Word for word, transcribe the lines below and drop the pictures.

**Supplied data**
=-=-=

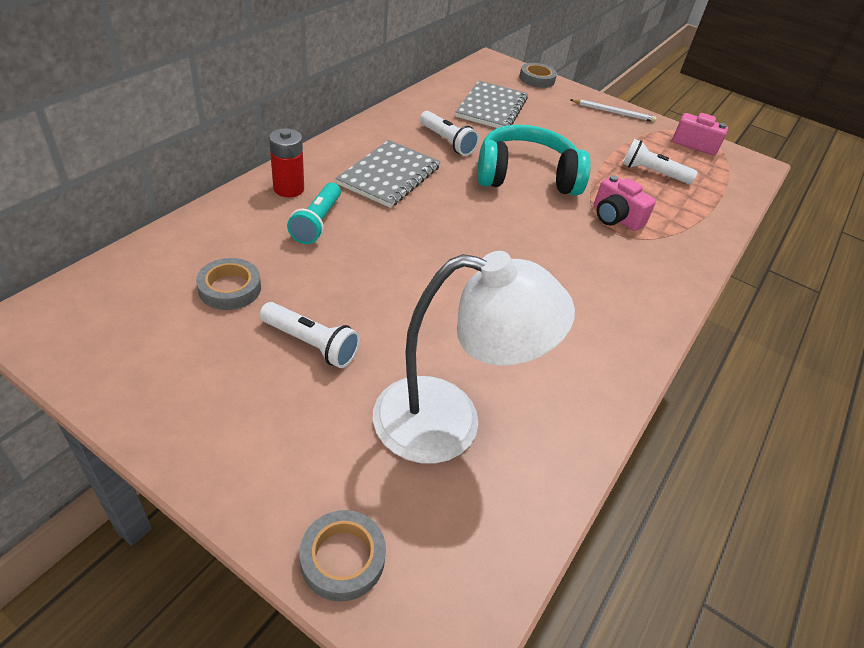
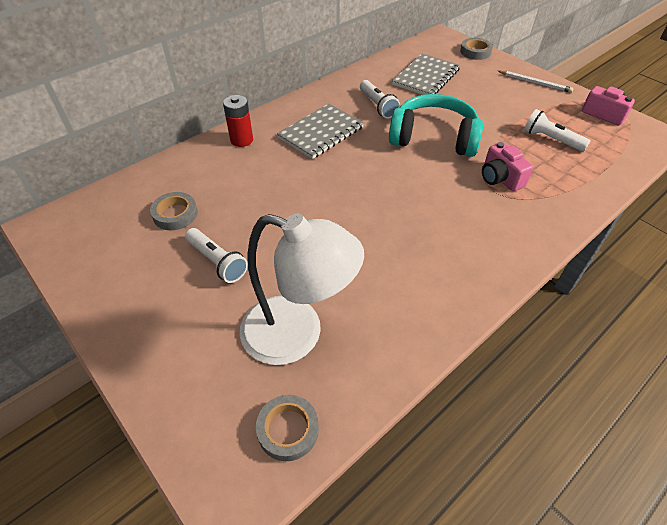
camera: 20 degrees right, 5 degrees up
(317, 222) = (253, 168): turquoise flashlight -> none
(342, 558) = (185, 424): grey tape -> grey tape (288, 429)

=-=-=

**Answer to the problem**
camera: 20 degrees right, 5 degrees up
(317, 222) = (253, 168): turquoise flashlight -> none
(342, 558) = (185, 424): grey tape -> grey tape (288, 429)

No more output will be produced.